Colored object listings:

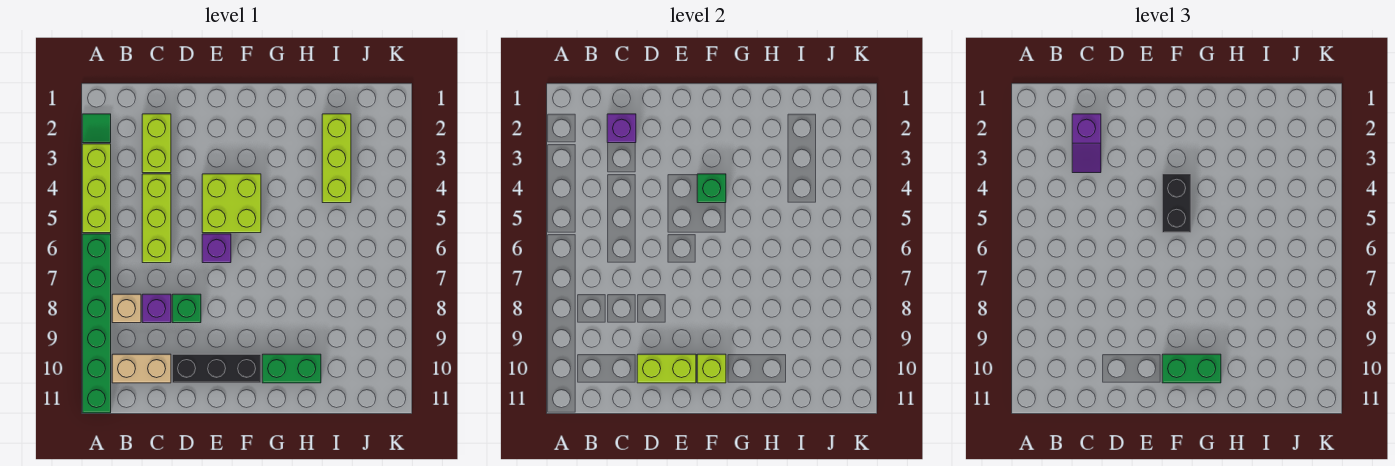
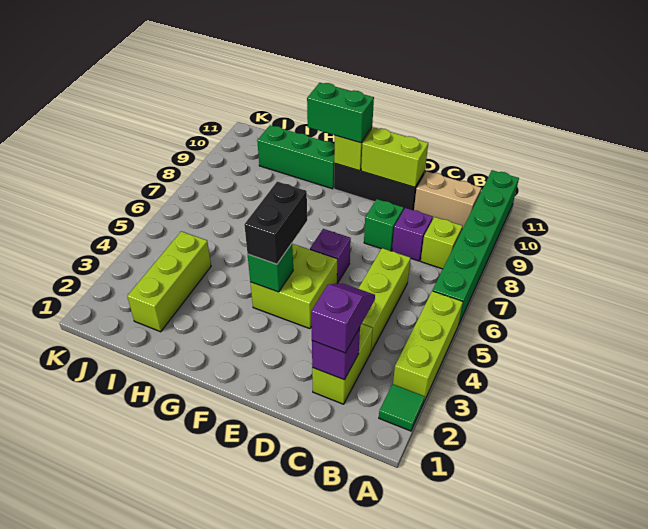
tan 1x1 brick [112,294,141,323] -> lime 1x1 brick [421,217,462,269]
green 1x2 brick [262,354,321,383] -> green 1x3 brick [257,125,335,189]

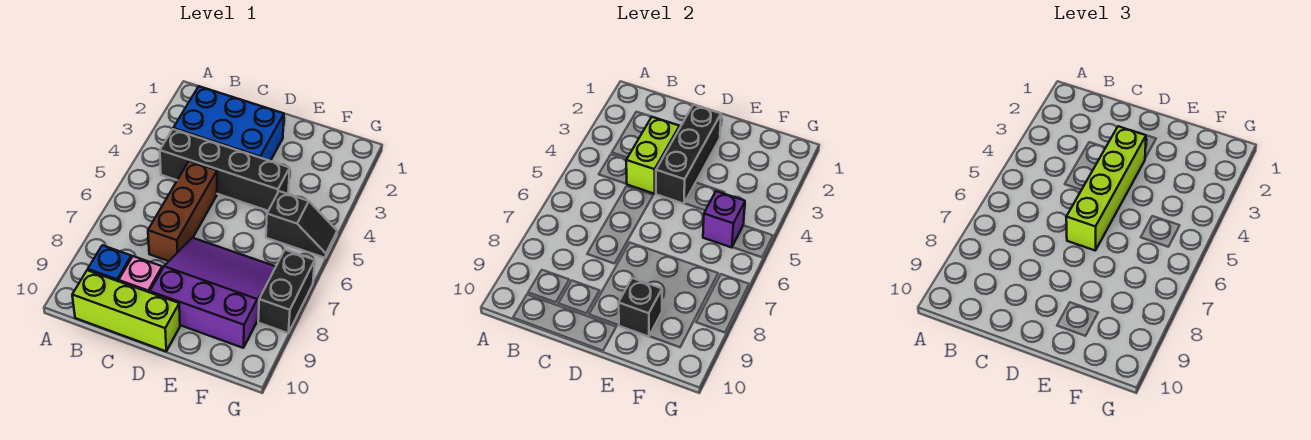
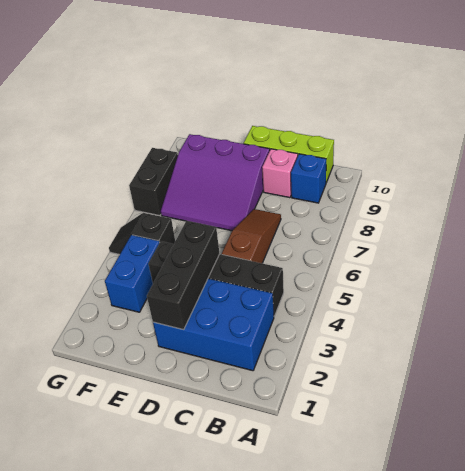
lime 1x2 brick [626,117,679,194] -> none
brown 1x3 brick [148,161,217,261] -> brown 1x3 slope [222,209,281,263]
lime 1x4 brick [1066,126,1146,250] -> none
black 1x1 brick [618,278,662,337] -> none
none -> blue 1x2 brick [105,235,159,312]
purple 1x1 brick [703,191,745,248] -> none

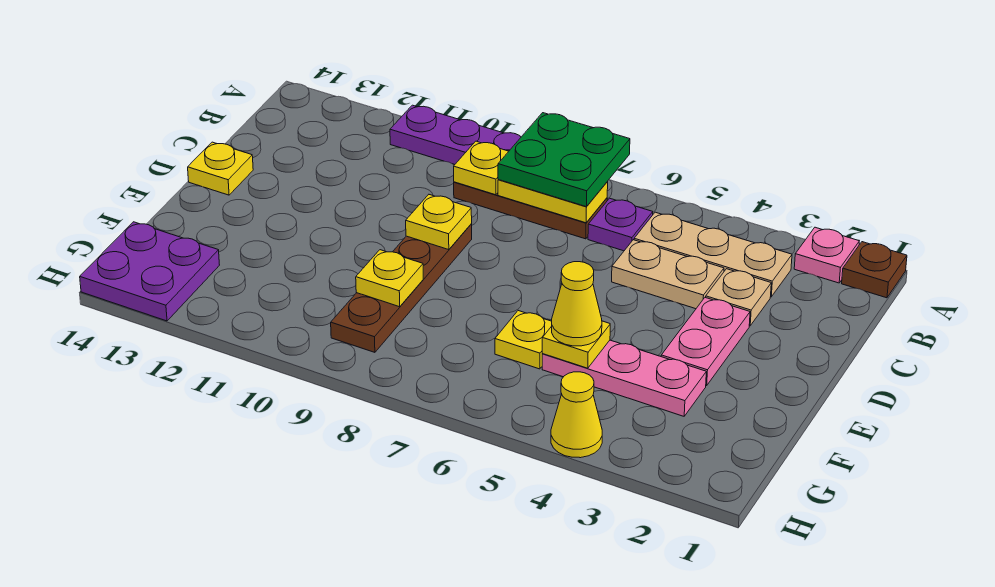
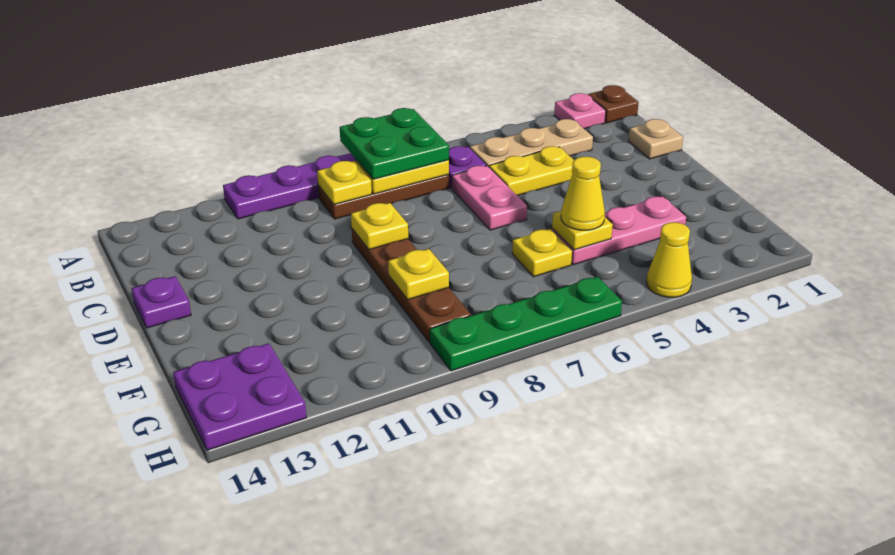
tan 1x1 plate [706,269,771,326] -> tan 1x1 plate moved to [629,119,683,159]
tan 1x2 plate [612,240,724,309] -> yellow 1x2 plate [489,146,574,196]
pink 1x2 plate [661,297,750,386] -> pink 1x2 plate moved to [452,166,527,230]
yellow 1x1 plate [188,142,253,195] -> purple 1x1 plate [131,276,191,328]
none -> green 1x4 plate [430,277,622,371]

== Problem description ==
Repeat the records word for word and drop any pictures.

== Response to this exercise ==
tan 1x1 brick [112,294,141,323] -> lime 1x1 brick [421,217,462,269]
green 1x2 brick [262,354,321,383] -> green 1x3 brick [257,125,335,189]

lime 1x2 brick [626,117,679,194] -> none
brown 1x3 brick [148,161,217,261] -> brown 1x3 slope [222,209,281,263]
lime 1x4 brick [1066,126,1146,250] -> none
black 1x1 brick [618,278,662,337] -> none
none -> blue 1x2 brick [105,235,159,312]
purple 1x1 brick [703,191,745,248] -> none

tan 1x1 plate [706,269,771,326] -> tan 1x1 plate moved to [629,119,683,159]
tan 1x2 plate [612,240,724,309] -> yellow 1x2 plate [489,146,574,196]
pink 1x2 plate [661,297,750,386] -> pink 1x2 plate moved to [452,166,527,230]
yellow 1x1 plate [188,142,253,195] -> purple 1x1 plate [131,276,191,328]
none -> green 1x4 plate [430,277,622,371]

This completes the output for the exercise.